**Assignment**: All lines from the one with "none -> brown round brick D2 level 2" to the end of the data: return those exactly, and only those.

**Supplied data**:
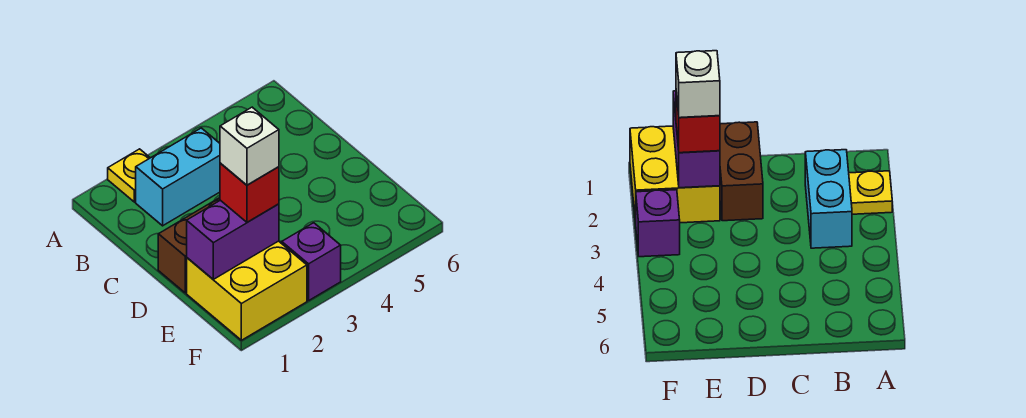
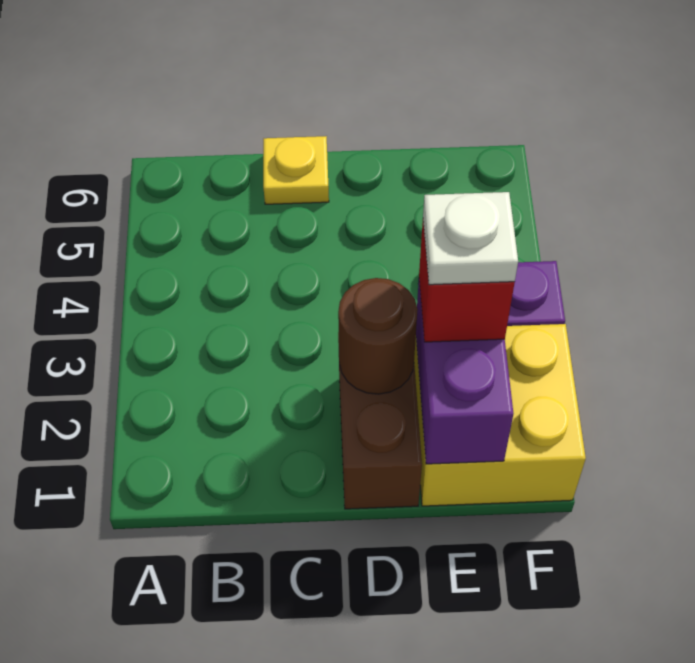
yellow plate A2 level 1 -> yellow plate C6 level 1
cyan brick B2:B3 level 1 -> none
none -> brown round brick D2 level 2
white brick E2 level 4 -> white plate E2 level 4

**Problem solution**:
none -> brown round brick D2 level 2
white brick E2 level 4 -> white plate E2 level 4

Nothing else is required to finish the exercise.